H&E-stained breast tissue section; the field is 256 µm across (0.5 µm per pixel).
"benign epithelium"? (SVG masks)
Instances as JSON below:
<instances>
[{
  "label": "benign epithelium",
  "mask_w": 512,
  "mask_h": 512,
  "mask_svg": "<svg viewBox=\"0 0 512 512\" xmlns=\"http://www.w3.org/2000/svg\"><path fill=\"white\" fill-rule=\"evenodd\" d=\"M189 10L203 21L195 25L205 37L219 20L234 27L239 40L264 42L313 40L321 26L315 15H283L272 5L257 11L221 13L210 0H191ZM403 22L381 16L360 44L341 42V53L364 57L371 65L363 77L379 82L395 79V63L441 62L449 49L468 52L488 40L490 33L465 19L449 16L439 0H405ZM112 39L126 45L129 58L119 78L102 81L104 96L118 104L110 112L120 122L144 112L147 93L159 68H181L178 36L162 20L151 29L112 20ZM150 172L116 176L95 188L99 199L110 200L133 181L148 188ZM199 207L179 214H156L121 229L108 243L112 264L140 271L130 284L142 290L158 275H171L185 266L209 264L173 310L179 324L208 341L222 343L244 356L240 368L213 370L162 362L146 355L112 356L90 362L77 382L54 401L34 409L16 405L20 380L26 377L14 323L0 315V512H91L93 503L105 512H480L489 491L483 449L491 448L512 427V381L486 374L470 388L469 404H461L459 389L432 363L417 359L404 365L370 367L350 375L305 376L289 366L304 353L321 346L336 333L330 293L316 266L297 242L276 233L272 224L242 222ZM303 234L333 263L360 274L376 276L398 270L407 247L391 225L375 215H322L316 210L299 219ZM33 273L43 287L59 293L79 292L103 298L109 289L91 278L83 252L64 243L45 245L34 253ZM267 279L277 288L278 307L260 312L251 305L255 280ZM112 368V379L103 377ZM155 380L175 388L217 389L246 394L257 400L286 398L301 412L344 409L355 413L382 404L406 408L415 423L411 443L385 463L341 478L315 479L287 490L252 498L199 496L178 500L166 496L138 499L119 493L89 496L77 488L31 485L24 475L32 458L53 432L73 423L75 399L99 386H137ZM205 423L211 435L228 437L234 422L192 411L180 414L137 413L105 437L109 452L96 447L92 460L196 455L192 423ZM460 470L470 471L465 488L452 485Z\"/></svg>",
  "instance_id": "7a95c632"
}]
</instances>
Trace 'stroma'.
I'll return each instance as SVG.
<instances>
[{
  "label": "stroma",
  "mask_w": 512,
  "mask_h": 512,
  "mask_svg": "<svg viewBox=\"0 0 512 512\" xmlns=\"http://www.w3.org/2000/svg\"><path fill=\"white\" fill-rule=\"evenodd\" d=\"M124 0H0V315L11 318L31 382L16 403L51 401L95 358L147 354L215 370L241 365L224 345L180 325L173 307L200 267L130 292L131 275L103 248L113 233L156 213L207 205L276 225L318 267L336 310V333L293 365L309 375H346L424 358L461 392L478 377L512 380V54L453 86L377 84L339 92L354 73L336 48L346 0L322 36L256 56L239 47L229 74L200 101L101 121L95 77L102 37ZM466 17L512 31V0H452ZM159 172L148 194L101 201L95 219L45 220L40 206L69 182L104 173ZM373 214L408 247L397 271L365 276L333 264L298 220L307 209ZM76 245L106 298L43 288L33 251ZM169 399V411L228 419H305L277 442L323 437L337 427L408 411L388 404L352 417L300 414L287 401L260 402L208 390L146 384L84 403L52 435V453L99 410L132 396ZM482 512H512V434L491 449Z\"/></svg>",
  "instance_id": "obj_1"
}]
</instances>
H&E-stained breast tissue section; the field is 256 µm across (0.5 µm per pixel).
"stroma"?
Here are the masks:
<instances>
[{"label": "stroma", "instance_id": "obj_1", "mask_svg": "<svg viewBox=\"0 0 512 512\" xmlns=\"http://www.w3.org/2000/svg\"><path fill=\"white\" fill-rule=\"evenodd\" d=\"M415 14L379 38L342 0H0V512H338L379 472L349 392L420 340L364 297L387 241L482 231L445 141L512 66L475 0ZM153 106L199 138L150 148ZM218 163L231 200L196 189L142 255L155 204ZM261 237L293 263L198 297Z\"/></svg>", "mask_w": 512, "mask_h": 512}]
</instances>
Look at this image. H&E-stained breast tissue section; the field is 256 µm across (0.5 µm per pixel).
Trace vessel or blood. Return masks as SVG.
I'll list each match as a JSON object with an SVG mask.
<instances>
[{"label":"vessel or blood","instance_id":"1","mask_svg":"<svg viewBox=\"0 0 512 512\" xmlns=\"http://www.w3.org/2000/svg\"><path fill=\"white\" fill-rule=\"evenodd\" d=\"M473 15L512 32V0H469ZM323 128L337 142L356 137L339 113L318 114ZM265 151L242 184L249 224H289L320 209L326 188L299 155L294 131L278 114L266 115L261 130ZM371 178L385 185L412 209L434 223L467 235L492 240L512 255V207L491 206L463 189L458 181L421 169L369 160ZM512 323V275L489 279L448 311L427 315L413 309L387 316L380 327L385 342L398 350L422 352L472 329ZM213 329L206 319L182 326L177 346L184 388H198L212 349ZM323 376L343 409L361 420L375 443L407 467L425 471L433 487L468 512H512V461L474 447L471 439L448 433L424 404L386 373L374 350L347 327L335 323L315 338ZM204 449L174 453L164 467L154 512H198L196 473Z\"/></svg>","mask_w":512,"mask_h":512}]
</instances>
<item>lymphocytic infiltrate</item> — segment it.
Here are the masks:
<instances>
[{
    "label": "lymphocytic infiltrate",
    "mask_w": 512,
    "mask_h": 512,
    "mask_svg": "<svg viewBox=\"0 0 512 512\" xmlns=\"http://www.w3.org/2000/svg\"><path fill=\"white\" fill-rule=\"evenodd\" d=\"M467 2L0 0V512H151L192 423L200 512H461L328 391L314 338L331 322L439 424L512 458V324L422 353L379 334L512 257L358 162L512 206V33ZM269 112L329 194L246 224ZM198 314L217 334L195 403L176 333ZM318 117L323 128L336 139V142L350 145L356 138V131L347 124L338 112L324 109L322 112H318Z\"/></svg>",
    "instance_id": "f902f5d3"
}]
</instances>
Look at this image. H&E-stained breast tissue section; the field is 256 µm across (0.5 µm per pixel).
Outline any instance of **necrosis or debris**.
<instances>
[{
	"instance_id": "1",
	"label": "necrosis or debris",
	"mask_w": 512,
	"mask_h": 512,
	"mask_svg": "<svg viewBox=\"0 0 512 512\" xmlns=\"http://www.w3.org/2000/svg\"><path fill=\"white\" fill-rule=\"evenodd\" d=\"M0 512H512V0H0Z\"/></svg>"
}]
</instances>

+ + + +

* _What is expected_
Each line of the material above needs to be quoted exactly, please.

* _Complete output_
H&E-stained breast tissue section; the field is 256 µm across (0.5 µm per pixel).
"benign epithelium"? (SVG masks)
Instances as JSON below:
<instances>
[{
  "label": "benign epithelium",
  "mask_w": 512,
  "mask_h": 512,
  "mask_svg": "<svg viewBox=\"0 0 512 512\" xmlns=\"http://www.w3.org/2000/svg\"><path fill=\"white\" fill-rule=\"evenodd\" d=\"M189 10L203 21L195 25L205 37L219 20L234 27L239 40L264 42L313 40L321 26L315 15H283L272 5L257 11L221 13L210 0H191ZM403 22L381 16L360 44L341 42V53L364 57L371 65L363 77L379 82L395 79V63L441 62L449 49L468 52L488 40L490 33L465 19L449 16L439 0H405ZM112 39L126 45L129 58L119 78L102 81L104 96L118 104L110 112L120 122L144 112L147 93L159 68H181L178 36L162 20L151 29L112 20ZM150 172L116 176L95 188L99 199L110 200L133 181L148 188ZM199 207L179 214H156L121 229L108 243L112 264L140 271L130 284L142 290L158 275H171L185 266L209 264L173 310L179 324L208 341L222 343L244 356L240 368L213 370L162 362L146 355L112 356L90 362L77 382L54 401L34 409L16 405L20 380L26 377L14 323L0 315V512H91L93 503L105 512H480L489 491L483 449L491 448L512 427V381L486 374L470 388L469 404H461L459 389L432 363L417 359L404 365L370 367L350 375L305 376L289 366L304 353L321 346L336 333L330 293L316 266L297 242L276 233L272 224L242 222ZM303 234L333 263L360 274L376 276L398 270L407 247L391 225L375 215H322L316 210L299 219ZM33 273L43 287L59 293L79 292L103 298L109 289L91 278L83 252L64 243L45 245L34 253ZM267 279L277 288L278 307L260 312L251 305L255 280ZM112 368V379L103 377ZM155 380L175 388L217 389L246 394L257 400L286 398L301 412L344 409L355 413L382 404L406 408L415 423L411 443L385 463L341 478L315 479L287 490L252 498L199 496L178 500L166 496L138 499L119 493L89 496L77 488L31 485L24 475L32 458L53 432L73 423L75 399L99 386H137ZM205 423L211 435L228 437L234 422L192 411L180 414L137 413L105 437L109 452L96 447L92 460L196 455L192 423ZM460 470L470 471L465 488L452 485Z\"/></svg>",
  "instance_id": "7a95c632"
}]
</instances>
Trace 'stroma'.
I'll return each instance as SVG.
<instances>
[{
  "label": "stroma",
  "mask_w": 512,
  "mask_h": 512,
  "mask_svg": "<svg viewBox=\"0 0 512 512\" xmlns=\"http://www.w3.org/2000/svg\"><path fill=\"white\" fill-rule=\"evenodd\" d=\"M124 0H0V315L11 318L31 382L16 403L51 401L95 358L147 354L215 370L241 365L224 345L180 325L173 307L200 267L130 292L131 275L103 248L113 233L156 213L207 205L276 225L318 267L336 310V333L293 365L309 375H346L424 358L461 392L478 377L512 380V54L453 86L377 84L339 92L354 73L336 48L346 0L322 36L256 56L239 47L229 74L200 101L101 121L95 77L102 37ZM466 17L512 31V0H452ZM159 172L148 194L101 201L95 219L45 220L40 206L69 182L104 173ZM373 214L408 247L397 271L365 276L333 264L298 220L307 209ZM76 245L106 298L43 288L33 251ZM169 399V411L228 419H305L277 442L323 437L337 427L408 411L388 404L352 417L300 414L287 401L260 402L208 390L146 384L84 403L52 435V453L99 410L132 396ZM482 512H512V434L491 449Z\"/></svg>",
  "instance_id": "obj_1"
}]
</instances>
H&E-stained breast tissue section; the field is 256 µm across (0.5 µm per pixel).
"stroma"?
Here are the masks:
<instances>
[{"label": "stroma", "instance_id": "obj_1", "mask_svg": "<svg viewBox=\"0 0 512 512\" xmlns=\"http://www.w3.org/2000/svg\"><path fill=\"white\" fill-rule=\"evenodd\" d=\"M415 14L379 38L342 0H0V512H338L379 472L349 392L420 340L364 297L387 241L482 231L445 141L512 66L475 0ZM153 106L199 138L150 148ZM218 163L231 200L196 189L142 255L155 204ZM261 237L293 263L198 297Z\"/></svg>", "mask_w": 512, "mask_h": 512}]
</instances>
Look at this image. H&E-stained breast tissue section; the field is 256 µm across (0.5 µm per pixel).
Trace vessel or blood. Return masks as SVG.
I'll list each match as a JSON object with an SVG mask.
<instances>
[{"label":"vessel or blood","instance_id":"1","mask_svg":"<svg viewBox=\"0 0 512 512\" xmlns=\"http://www.w3.org/2000/svg\"><path fill=\"white\" fill-rule=\"evenodd\" d=\"M473 15L512 32V0H469ZM323 128L337 142L356 137L339 113L318 114ZM265 151L242 184L249 224H289L320 209L326 188L299 155L294 131L278 114L266 115L261 130ZM371 178L385 185L412 209L434 223L467 235L492 240L512 255V207L491 206L463 189L458 181L421 169L369 160ZM512 323V275L489 279L448 311L427 315L413 309L387 316L380 327L385 342L398 350L422 352L472 329ZM213 329L206 319L182 326L177 346L184 388H198L212 349ZM323 376L343 409L361 420L375 443L407 467L425 471L433 487L468 512H512V461L474 447L471 439L448 433L424 404L386 373L374 350L347 327L335 323L315 338ZM204 449L174 453L164 467L154 512H198L196 473Z\"/></svg>","mask_w":512,"mask_h":512}]
</instances>
<item>lymphocytic infiltrate</item> — segment it.
Here are the masks:
<instances>
[{
    "label": "lymphocytic infiltrate",
    "mask_w": 512,
    "mask_h": 512,
    "mask_svg": "<svg viewBox=\"0 0 512 512\" xmlns=\"http://www.w3.org/2000/svg\"><path fill=\"white\" fill-rule=\"evenodd\" d=\"M467 2L0 0V512H151L192 423L200 512H461L328 391L314 338L331 322L439 424L512 458V324L422 353L379 334L512 257L358 162L512 206V33ZM269 112L329 194L246 224ZM198 314L217 334L195 403L176 333ZM318 117L323 128L336 139V142L350 145L356 138V131L347 124L338 112L324 109L322 112H318Z\"/></svg>",
    "instance_id": "f902f5d3"
}]
</instances>
Look at this image. H&E-stained breast tissue section; the field is 256 µm across (0.5 µm per pixel).
Outline any instance of **necrosis or debris**.
<instances>
[{
	"instance_id": "1",
	"label": "necrosis or debris",
	"mask_w": 512,
	"mask_h": 512,
	"mask_svg": "<svg viewBox=\"0 0 512 512\" xmlns=\"http://www.w3.org/2000/svg\"><path fill=\"white\" fill-rule=\"evenodd\" d=\"M0 512H512V0H0Z\"/></svg>"
}]
</instances>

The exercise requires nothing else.